### About this task
Set down exactly the lines from the one containing "(302, 657) = (475, 642): orange" through the last line of the data below, and no others.

Scene images with change listings
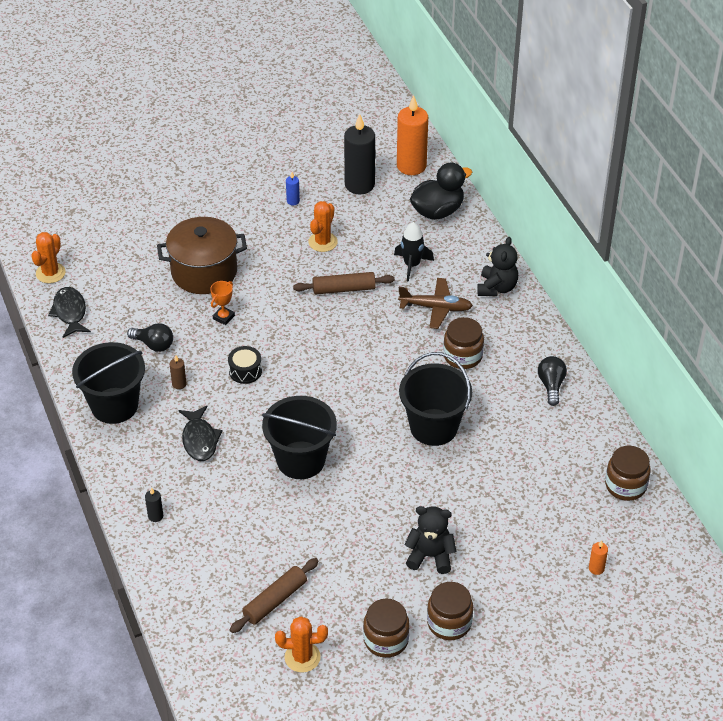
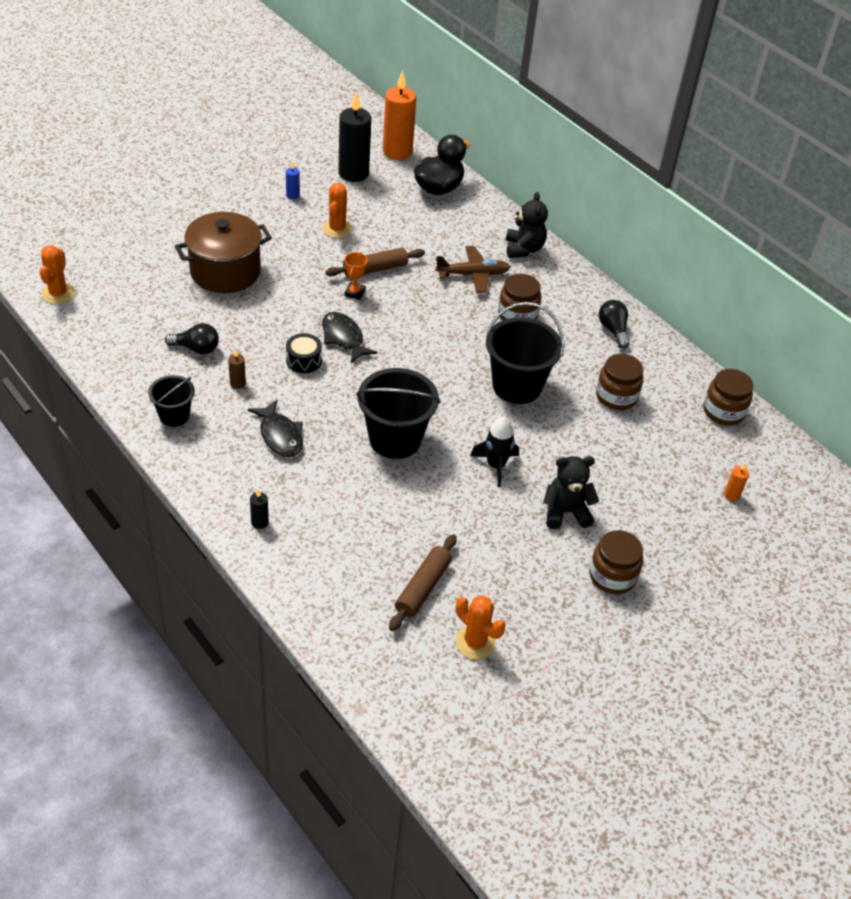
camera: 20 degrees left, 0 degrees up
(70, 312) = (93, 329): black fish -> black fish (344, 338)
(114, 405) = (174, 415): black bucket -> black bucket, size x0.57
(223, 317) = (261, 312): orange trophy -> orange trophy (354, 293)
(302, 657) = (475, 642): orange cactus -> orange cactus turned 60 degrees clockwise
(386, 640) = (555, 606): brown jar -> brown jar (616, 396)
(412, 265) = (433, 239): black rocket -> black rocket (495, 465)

### Written answer
(302, 657) = (475, 642): orange cactus -> orange cactus turned 60 degrees clockwise
(386, 640) = (555, 606): brown jar -> brown jar (616, 396)
(412, 265) = (433, 239): black rocket -> black rocket (495, 465)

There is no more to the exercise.